> Exercise requirements
Transcribe exactly the first line of the listing below and each line that follows it, ending with the line that contains "R1: none -> 56k (N3, N4)", and omit the remainder.
======
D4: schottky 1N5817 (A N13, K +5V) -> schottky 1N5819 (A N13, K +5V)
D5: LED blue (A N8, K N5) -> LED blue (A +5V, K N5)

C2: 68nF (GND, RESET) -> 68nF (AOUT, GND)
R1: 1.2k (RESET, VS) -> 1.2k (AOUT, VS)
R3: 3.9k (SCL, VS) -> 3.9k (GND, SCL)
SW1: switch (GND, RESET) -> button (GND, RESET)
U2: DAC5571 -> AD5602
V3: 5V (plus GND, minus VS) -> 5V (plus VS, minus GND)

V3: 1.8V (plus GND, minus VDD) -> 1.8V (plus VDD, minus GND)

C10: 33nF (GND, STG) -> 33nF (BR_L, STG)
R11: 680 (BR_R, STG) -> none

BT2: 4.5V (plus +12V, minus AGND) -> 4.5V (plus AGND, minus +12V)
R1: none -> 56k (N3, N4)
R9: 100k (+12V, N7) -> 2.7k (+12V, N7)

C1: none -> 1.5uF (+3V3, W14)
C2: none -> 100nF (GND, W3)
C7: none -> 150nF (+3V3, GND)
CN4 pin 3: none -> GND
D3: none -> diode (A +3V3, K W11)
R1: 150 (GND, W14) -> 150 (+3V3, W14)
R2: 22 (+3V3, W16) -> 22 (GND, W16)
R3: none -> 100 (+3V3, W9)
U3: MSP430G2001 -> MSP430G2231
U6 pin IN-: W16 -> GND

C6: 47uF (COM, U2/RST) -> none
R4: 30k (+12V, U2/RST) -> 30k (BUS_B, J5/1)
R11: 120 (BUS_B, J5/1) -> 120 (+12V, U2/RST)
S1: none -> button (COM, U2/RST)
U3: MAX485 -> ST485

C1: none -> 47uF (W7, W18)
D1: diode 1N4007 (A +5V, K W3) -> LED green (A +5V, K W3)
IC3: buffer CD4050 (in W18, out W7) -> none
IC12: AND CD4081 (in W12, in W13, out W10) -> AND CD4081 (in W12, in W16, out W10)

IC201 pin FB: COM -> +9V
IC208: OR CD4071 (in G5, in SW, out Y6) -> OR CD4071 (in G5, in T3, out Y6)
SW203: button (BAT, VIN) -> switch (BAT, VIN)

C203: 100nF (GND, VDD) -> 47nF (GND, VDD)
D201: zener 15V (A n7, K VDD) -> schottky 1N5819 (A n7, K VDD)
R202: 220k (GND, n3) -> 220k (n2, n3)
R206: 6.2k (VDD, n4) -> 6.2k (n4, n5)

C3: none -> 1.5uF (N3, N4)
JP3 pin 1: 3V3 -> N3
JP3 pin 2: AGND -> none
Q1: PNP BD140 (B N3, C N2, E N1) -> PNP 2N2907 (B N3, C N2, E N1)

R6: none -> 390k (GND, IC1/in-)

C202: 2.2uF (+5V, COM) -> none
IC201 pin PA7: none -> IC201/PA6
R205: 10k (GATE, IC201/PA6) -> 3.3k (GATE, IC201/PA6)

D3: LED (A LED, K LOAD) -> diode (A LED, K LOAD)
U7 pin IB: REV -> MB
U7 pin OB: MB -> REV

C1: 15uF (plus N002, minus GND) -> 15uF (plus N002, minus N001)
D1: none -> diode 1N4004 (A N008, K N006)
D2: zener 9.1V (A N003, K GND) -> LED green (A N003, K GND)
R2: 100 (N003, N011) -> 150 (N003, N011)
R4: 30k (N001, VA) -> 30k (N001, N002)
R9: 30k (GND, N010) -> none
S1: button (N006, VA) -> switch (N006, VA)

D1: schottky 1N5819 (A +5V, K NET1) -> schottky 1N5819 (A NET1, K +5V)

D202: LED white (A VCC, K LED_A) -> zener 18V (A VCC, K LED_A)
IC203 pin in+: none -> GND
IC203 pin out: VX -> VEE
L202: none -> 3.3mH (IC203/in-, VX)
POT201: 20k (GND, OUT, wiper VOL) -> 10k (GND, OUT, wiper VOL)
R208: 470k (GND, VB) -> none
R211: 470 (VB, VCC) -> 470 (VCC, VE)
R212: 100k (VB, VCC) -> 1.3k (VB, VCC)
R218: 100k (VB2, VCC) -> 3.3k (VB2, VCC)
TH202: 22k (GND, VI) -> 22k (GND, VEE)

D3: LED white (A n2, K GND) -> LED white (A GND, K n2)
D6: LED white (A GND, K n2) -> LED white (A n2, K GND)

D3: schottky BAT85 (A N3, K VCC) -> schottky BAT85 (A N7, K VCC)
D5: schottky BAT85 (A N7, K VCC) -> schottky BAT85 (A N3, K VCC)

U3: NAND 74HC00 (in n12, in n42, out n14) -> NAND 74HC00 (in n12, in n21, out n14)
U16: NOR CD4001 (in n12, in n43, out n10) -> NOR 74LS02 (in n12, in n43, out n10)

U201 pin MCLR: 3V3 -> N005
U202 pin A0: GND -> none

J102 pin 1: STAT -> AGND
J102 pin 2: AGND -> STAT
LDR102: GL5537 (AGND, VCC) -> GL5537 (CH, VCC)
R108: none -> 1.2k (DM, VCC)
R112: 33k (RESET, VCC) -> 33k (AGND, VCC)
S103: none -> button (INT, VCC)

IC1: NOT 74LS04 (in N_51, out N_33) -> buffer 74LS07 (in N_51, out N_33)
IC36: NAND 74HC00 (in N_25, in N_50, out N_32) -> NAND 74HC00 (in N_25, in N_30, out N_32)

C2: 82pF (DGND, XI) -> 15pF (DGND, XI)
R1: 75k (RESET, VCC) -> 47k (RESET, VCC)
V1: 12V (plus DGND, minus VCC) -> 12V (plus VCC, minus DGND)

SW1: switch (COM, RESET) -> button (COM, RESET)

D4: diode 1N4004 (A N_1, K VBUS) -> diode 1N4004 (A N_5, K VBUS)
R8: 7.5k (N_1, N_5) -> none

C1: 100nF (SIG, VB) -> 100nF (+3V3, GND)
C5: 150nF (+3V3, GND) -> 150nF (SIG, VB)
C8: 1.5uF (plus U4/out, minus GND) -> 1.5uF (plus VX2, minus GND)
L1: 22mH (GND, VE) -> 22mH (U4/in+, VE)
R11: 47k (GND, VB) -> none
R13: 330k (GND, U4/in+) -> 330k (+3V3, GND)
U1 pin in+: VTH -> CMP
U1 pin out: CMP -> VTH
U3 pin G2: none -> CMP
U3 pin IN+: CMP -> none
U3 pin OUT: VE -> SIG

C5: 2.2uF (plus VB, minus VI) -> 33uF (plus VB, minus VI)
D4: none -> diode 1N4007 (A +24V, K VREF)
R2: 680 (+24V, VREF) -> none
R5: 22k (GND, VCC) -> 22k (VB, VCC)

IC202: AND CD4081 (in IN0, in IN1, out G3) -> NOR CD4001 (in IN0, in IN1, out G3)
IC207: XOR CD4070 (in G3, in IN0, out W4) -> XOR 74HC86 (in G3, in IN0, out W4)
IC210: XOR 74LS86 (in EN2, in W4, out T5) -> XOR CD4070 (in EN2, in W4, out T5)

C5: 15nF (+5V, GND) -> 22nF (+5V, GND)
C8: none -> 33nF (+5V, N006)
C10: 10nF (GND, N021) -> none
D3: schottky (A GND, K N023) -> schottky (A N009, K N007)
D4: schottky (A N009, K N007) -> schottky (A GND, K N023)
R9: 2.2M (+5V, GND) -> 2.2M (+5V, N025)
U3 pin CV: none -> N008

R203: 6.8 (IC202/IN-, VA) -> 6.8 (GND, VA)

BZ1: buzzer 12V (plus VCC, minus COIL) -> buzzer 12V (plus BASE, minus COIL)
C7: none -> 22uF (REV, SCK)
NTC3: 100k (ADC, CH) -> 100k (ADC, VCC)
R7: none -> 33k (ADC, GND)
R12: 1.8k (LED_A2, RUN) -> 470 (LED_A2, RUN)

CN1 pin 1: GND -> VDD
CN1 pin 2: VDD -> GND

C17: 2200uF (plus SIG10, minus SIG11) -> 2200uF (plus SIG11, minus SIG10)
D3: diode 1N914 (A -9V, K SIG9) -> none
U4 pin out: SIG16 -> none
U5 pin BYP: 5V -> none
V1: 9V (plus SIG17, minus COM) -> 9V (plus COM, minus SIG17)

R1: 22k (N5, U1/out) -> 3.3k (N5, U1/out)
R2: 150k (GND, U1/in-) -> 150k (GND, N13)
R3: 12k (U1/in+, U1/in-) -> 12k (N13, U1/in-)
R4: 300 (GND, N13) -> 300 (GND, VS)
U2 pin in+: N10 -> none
======
> Expected answer
D4: schottky 1N5817 (A N13, K +5V) -> schottky 1N5819 (A N13, K +5V)
D5: LED blue (A N8, K N5) -> LED blue (A +5V, K N5)

C2: 68nF (GND, RESET) -> 68nF (AOUT, GND)
R1: 1.2k (RESET, VS) -> 1.2k (AOUT, VS)
R3: 3.9k (SCL, VS) -> 3.9k (GND, SCL)
SW1: switch (GND, RESET) -> button (GND, RESET)
U2: DAC5571 -> AD5602
V3: 5V (plus GND, minus VS) -> 5V (plus VS, minus GND)

V3: 1.8V (plus GND, minus VDD) -> 1.8V (plus VDD, minus GND)

C10: 33nF (GND, STG) -> 33nF (BR_L, STG)
R11: 680 (BR_R, STG) -> none

BT2: 4.5V (plus +12V, minus AGND) -> 4.5V (plus AGND, minus +12V)
R1: none -> 56k (N3, N4)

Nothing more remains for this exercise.